───── SOURCE MATERIAL
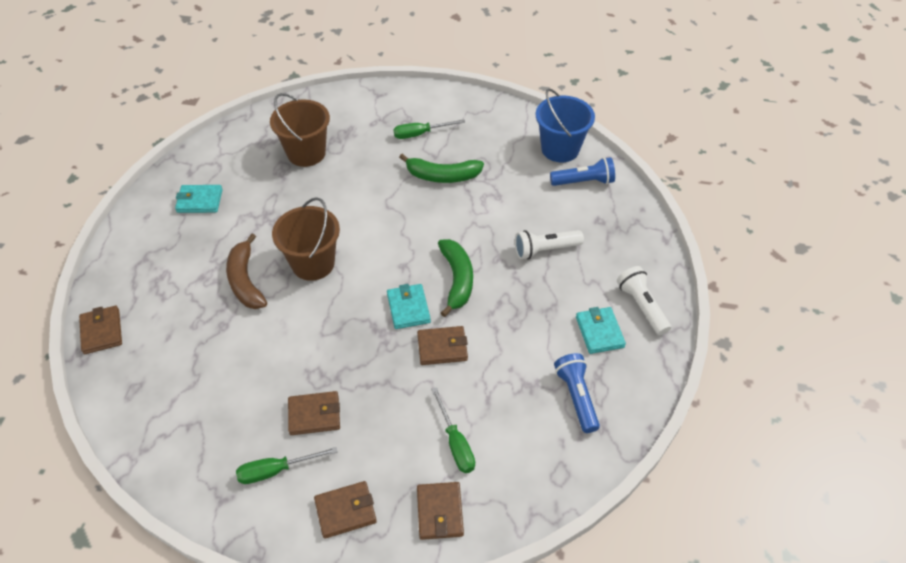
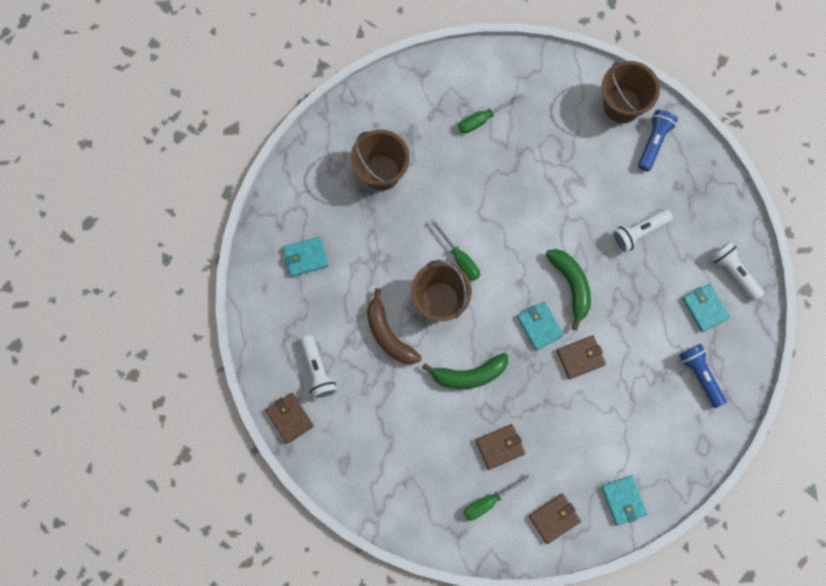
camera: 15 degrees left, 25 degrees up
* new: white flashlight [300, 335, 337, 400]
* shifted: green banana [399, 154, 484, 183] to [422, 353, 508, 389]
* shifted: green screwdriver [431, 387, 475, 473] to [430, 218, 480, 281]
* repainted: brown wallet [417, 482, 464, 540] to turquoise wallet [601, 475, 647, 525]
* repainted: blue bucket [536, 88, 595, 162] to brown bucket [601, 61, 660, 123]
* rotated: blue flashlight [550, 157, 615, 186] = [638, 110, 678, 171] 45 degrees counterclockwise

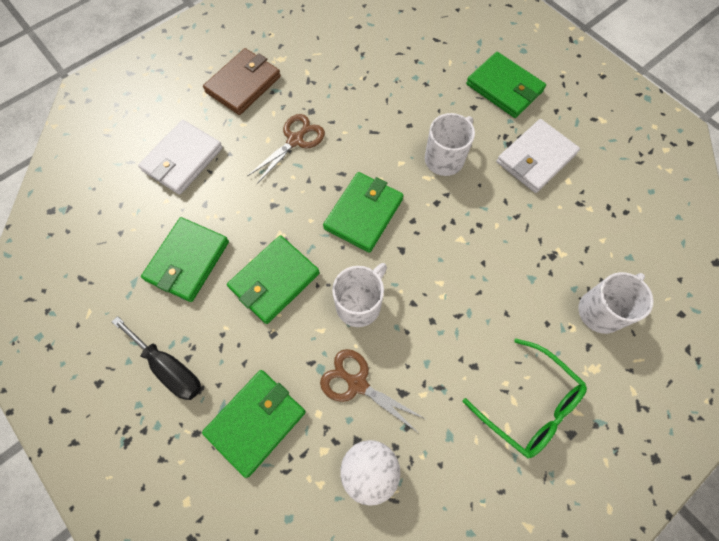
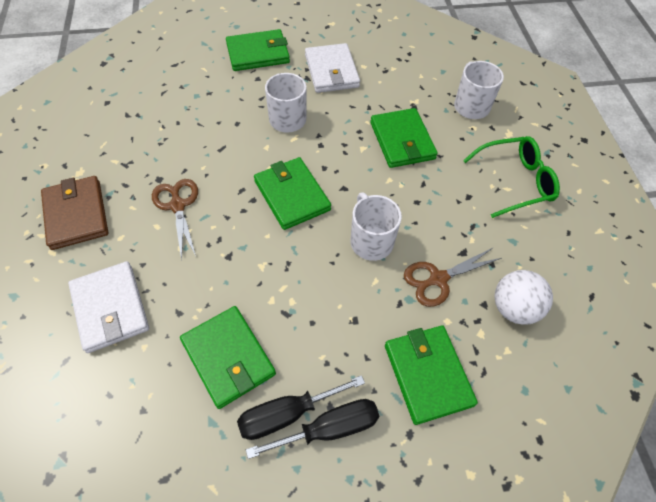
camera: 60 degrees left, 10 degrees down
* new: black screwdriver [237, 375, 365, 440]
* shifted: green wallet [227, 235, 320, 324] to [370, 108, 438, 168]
──────────
▶ **WHAT IS REQUIRED**: Your answer must consist solely of the lines from the one containing "375, 365, 440]" through the last line of the entries, reproduced exactly.

▶ **ANSWER BOX**:
* new: black screwdriver [237, 375, 365, 440]
* shifted: green wallet [227, 235, 320, 324] to [370, 108, 438, 168]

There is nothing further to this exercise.